* OBJECTIVE *
Please take every line of the material below and reproduce it verbatim, in the same order.

··· SOURCE DATA ···

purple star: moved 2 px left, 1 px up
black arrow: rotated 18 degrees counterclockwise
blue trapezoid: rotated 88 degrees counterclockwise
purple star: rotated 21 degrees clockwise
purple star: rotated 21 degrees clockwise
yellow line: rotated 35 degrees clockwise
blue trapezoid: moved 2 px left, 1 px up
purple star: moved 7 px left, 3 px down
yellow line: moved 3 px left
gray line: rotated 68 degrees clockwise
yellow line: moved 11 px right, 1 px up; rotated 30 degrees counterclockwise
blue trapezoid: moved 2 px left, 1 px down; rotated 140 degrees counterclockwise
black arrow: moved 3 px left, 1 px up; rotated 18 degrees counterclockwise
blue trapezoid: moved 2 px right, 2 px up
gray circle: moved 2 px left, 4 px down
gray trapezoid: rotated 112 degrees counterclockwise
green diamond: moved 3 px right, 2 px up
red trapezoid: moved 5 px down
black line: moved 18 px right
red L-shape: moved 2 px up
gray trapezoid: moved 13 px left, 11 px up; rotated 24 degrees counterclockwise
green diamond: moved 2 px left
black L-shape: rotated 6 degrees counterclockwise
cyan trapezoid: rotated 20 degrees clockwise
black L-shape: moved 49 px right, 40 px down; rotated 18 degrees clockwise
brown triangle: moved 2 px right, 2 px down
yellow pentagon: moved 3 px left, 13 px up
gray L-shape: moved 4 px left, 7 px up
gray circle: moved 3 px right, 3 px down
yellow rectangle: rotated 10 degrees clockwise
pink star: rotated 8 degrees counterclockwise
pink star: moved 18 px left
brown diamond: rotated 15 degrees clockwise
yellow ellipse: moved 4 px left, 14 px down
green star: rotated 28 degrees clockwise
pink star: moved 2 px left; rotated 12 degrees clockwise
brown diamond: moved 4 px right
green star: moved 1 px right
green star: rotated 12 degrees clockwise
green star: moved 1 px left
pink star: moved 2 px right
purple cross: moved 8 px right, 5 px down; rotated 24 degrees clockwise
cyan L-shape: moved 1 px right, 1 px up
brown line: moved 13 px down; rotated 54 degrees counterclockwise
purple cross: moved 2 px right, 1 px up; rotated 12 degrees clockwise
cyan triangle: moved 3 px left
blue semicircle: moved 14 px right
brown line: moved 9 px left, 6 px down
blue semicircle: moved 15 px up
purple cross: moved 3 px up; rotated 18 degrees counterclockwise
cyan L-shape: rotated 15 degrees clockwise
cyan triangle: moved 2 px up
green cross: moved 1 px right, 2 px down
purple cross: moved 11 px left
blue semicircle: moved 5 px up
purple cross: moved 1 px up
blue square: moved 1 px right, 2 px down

···

* SOLUTION *
purple star: moved 2 px left, 1 px up
black arrow: rotated 18 degrees counterclockwise
blue trapezoid: rotated 88 degrees counterclockwise
purple star: rotated 21 degrees clockwise
purple star: rotated 21 degrees clockwise
yellow line: rotated 35 degrees clockwise
blue trapezoid: moved 2 px left, 1 px up
purple star: moved 7 px left, 3 px down
yellow line: moved 3 px left
gray line: rotated 68 degrees clockwise
yellow line: moved 11 px right, 1 px up; rotated 30 degrees counterclockwise
blue trapezoid: moved 2 px left, 1 px down; rotated 140 degrees counterclockwise
black arrow: moved 3 px left, 1 px up; rotated 18 degrees counterclockwise
blue trapezoid: moved 2 px right, 2 px up
gray circle: moved 2 px left, 4 px down
gray trapezoid: rotated 112 degrees counterclockwise
green diamond: moved 3 px right, 2 px up
red trapezoid: moved 5 px down
black line: moved 18 px right
red L-shape: moved 2 px up
gray trapezoid: moved 13 px left, 11 px up; rotated 24 degrees counterclockwise
green diamond: moved 2 px left
black L-shape: rotated 6 degrees counterclockwise
cyan trapezoid: rotated 20 degrees clockwise
black L-shape: moved 49 px right, 40 px down; rotated 18 degrees clockwise
brown triangle: moved 2 px right, 2 px down
yellow pentagon: moved 3 px left, 13 px up
gray L-shape: moved 4 px left, 7 px up
gray circle: moved 3 px right, 3 px down
yellow rectangle: rotated 10 degrees clockwise
pink star: rotated 8 degrees counterclockwise
pink star: moved 18 px left
brown diamond: rotated 15 degrees clockwise
yellow ellipse: moved 4 px left, 14 px down
green star: rotated 28 degrees clockwise
pink star: moved 2 px left; rotated 12 degrees clockwise
brown diamond: moved 4 px right
green star: moved 1 px right
green star: rotated 12 degrees clockwise
green star: moved 1 px left
pink star: moved 2 px right
purple cross: moved 8 px right, 5 px down; rotated 24 degrees clockwise
cyan L-shape: moved 1 px right, 1 px up
brown line: moved 13 px down; rotated 54 degrees counterclockwise
purple cross: moved 2 px right, 1 px up; rotated 12 degrees clockwise
cyan triangle: moved 3 px left
blue semicircle: moved 14 px right
brown line: moved 9 px left, 6 px down
blue semicircle: moved 15 px up
purple cross: moved 3 px up; rotated 18 degrees counterclockwise
cyan L-shape: rotated 15 degrees clockwise
cyan triangle: moved 2 px up
green cross: moved 1 px right, 2 px down
purple cross: moved 11 px left
blue semicircle: moved 5 px up
purple cross: moved 1 px up
blue square: moved 1 px right, 2 px down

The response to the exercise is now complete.